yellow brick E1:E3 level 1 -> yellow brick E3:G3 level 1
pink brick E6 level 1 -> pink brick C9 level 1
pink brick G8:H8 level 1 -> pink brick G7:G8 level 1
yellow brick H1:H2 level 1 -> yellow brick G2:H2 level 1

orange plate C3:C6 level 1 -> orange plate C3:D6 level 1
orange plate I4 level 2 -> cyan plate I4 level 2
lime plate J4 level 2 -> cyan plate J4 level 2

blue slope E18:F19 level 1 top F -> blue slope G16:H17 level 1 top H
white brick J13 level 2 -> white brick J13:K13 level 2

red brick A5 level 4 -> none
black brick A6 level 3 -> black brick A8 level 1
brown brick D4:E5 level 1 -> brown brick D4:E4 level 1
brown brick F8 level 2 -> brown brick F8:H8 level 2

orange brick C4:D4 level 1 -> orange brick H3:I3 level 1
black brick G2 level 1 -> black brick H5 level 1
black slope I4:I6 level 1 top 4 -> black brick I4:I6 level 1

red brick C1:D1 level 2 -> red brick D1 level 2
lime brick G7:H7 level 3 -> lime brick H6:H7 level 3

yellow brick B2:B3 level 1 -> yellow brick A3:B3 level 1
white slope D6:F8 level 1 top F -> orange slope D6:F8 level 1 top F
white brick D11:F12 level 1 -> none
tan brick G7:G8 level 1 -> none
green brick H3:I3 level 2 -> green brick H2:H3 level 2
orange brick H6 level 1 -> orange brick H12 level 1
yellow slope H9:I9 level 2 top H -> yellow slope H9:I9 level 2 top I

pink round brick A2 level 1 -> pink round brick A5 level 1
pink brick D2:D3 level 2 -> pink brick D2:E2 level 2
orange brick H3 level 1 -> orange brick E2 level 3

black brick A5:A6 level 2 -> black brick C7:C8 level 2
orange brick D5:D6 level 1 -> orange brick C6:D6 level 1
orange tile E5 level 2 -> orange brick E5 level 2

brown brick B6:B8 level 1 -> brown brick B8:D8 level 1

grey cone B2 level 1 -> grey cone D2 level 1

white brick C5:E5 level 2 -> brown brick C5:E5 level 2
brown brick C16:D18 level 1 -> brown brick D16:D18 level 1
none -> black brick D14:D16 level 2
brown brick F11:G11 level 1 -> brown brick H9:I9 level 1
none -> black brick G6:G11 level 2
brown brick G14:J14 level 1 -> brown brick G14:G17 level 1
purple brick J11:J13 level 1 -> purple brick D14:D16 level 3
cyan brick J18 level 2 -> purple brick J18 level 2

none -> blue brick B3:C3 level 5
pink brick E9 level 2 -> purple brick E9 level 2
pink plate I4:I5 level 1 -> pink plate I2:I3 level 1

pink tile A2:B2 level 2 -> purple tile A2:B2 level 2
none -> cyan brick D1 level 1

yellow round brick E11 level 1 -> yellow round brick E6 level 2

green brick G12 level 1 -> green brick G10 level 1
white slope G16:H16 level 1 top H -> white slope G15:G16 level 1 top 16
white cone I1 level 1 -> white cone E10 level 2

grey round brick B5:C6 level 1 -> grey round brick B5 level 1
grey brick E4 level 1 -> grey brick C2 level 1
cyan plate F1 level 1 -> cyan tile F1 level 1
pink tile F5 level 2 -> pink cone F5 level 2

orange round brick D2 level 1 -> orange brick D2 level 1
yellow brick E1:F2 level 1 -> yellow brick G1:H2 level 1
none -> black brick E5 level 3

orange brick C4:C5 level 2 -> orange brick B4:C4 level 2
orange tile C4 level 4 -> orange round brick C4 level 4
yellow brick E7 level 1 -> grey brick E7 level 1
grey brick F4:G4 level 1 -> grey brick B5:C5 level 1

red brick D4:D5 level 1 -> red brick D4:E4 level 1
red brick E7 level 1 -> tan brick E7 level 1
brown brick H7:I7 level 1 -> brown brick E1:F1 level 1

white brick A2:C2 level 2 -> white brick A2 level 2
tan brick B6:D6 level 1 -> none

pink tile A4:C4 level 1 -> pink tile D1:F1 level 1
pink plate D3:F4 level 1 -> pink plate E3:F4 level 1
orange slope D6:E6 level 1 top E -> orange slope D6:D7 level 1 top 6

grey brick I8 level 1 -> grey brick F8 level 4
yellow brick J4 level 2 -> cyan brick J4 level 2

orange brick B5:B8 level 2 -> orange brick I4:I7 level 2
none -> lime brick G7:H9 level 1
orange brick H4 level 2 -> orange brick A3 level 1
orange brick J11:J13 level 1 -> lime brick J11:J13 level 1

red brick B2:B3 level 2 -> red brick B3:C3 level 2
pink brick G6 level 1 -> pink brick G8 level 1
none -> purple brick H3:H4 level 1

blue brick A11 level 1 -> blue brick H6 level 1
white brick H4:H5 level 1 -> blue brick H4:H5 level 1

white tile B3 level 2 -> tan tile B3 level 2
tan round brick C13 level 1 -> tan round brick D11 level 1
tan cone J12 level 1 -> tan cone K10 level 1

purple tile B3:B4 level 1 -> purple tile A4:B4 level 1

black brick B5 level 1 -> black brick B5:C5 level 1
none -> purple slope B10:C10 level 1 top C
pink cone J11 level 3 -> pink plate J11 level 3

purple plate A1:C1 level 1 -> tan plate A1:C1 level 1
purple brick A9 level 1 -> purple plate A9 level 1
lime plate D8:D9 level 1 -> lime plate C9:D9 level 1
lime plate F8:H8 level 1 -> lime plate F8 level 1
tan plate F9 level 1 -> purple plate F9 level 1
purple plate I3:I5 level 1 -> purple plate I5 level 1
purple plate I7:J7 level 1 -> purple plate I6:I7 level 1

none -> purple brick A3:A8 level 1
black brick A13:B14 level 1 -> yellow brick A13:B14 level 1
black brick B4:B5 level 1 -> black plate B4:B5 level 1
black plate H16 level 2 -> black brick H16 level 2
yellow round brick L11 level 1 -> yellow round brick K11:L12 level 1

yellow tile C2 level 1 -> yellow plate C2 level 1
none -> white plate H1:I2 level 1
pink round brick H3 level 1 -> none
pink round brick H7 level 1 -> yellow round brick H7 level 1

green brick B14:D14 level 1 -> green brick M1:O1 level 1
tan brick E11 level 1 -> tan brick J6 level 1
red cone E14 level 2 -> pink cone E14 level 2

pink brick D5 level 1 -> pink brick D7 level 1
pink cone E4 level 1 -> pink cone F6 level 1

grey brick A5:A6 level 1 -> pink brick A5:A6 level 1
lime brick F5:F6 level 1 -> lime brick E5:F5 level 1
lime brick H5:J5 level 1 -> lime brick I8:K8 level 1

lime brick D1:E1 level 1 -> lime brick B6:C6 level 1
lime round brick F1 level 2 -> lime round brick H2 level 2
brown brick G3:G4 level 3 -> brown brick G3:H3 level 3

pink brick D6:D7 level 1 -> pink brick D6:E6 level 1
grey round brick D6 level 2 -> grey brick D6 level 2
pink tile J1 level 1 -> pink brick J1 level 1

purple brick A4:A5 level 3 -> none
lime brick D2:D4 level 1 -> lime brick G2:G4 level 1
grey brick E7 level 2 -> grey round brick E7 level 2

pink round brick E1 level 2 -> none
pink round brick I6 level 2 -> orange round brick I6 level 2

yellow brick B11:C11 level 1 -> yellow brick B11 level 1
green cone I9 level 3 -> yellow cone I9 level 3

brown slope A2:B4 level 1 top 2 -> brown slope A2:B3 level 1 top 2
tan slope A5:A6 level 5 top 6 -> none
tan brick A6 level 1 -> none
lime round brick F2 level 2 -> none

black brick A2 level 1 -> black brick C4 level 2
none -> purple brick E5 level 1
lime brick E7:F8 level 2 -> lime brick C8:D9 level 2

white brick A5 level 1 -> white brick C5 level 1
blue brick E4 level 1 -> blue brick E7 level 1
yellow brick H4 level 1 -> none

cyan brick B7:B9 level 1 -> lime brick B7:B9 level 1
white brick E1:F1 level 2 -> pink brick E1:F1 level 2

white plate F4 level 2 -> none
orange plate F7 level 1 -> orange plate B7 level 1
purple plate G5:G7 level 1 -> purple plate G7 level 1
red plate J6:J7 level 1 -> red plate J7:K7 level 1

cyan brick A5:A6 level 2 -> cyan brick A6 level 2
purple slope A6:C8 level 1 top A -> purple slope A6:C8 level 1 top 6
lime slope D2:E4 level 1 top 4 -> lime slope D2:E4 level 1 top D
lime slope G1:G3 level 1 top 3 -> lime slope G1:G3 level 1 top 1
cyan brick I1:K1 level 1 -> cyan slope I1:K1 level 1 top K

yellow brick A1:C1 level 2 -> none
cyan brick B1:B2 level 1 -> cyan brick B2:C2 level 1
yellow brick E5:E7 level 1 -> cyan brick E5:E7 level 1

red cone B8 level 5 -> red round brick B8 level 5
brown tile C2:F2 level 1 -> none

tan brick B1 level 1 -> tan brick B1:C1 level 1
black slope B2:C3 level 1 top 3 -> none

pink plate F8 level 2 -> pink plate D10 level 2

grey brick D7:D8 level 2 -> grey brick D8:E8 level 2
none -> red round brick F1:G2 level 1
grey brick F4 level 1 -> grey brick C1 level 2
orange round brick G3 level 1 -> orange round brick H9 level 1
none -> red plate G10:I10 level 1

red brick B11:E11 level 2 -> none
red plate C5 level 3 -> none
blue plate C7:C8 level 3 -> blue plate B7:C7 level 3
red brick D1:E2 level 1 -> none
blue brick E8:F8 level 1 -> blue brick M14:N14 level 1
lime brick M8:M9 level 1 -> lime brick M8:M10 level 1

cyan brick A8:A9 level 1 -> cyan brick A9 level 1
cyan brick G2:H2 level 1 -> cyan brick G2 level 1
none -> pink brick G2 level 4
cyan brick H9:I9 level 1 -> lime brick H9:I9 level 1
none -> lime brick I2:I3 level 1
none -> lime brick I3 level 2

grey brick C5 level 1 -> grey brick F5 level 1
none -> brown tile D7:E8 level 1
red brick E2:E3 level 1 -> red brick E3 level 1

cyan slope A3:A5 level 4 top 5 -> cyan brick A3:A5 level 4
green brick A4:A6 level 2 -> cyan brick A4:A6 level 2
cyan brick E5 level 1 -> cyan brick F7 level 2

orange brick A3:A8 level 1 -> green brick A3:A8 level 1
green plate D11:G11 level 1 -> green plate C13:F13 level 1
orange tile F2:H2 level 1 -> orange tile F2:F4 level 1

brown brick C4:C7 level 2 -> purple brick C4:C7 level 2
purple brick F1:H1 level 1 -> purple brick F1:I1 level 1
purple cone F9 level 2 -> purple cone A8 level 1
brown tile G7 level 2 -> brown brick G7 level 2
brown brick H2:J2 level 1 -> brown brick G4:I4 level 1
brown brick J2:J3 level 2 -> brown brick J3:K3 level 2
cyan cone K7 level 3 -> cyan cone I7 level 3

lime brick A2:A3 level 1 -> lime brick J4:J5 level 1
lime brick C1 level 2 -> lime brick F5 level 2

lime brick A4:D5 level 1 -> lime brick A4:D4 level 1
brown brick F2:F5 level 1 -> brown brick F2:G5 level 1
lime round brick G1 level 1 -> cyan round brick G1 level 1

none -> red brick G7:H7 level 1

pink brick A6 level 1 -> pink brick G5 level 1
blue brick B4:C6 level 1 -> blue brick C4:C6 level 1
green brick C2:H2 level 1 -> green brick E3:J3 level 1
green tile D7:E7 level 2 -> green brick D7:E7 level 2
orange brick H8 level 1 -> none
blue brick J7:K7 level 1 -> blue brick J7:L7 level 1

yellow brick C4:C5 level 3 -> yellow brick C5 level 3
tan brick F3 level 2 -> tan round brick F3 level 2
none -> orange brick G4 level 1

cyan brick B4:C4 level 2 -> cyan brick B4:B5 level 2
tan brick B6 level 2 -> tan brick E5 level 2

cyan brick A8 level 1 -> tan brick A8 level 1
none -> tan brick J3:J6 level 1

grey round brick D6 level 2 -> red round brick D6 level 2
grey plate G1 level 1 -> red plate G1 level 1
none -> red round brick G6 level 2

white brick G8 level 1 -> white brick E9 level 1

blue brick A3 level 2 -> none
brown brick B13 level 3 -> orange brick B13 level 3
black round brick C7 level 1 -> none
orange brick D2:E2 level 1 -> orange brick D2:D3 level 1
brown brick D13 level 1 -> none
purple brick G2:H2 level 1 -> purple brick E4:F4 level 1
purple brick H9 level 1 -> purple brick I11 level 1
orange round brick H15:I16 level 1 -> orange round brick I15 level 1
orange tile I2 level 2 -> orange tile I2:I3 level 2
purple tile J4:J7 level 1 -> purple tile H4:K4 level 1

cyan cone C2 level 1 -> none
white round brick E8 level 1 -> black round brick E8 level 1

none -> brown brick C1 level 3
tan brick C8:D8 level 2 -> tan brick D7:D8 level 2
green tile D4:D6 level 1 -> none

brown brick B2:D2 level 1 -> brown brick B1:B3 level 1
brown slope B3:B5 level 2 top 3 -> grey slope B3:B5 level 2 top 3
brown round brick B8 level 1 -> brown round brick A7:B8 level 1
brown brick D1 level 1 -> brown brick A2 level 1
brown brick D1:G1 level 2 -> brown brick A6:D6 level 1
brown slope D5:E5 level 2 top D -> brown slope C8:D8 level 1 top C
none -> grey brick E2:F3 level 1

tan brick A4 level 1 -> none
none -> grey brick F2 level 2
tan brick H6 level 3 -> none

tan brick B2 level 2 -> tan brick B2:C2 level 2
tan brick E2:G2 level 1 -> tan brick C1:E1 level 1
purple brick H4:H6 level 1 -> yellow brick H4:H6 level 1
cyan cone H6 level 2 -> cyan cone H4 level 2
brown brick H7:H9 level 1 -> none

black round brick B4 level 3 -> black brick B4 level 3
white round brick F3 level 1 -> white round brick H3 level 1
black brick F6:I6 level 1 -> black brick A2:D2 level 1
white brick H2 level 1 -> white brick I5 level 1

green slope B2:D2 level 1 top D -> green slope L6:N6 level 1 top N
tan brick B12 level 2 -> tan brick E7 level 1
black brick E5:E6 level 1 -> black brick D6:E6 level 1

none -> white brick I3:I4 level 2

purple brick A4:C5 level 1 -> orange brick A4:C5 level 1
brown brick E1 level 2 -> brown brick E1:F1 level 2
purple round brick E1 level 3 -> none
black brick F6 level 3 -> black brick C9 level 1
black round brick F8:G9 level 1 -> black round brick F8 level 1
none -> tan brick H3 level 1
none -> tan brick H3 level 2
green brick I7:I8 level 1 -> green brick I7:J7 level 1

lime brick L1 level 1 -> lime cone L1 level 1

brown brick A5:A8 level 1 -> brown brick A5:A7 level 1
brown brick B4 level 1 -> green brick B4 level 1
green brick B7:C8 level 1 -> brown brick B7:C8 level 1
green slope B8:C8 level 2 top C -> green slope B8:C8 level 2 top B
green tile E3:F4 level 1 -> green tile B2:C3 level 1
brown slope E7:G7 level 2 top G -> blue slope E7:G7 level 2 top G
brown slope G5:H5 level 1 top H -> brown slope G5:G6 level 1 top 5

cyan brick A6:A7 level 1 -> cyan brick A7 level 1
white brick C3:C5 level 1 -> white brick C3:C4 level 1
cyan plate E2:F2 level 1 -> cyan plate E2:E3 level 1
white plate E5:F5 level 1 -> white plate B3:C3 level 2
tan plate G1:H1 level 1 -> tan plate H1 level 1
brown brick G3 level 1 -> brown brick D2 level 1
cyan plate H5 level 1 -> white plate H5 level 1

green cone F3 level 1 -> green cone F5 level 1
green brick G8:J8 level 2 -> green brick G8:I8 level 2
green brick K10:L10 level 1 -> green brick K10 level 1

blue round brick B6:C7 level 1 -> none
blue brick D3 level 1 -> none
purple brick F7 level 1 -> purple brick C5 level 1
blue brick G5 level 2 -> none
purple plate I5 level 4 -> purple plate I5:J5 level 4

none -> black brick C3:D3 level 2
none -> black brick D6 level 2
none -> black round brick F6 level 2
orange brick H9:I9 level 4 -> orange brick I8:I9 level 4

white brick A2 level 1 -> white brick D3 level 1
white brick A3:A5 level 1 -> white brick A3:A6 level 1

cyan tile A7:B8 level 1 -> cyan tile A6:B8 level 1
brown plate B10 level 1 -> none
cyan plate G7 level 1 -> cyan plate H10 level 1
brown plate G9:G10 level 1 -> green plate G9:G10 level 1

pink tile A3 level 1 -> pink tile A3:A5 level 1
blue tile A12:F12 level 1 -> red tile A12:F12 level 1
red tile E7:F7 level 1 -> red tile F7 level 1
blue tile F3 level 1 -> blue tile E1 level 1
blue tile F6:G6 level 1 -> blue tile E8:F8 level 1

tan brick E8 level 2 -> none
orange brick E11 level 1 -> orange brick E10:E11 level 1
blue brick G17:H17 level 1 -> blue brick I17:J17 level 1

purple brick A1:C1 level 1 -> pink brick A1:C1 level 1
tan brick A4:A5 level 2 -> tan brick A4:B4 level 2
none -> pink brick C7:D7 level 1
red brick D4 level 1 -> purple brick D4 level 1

◆ **Work task**
Using the data above, repeat exactly the lines that begin at the line with "grey cone B2 level 1 -> grey cone D2 level 1" and end at the line with "none -> blue brick B3:C3 level 5", both ends included.

◆ **Result below**
grey cone B2 level 1 -> grey cone D2 level 1

white brick C5:E5 level 2 -> brown brick C5:E5 level 2
brown brick C16:D18 level 1 -> brown brick D16:D18 level 1
none -> black brick D14:D16 level 2
brown brick F11:G11 level 1 -> brown brick H9:I9 level 1
none -> black brick G6:G11 level 2
brown brick G14:J14 level 1 -> brown brick G14:G17 level 1
purple brick J11:J13 level 1 -> purple brick D14:D16 level 3
cyan brick J18 level 2 -> purple brick J18 level 2

none -> blue brick B3:C3 level 5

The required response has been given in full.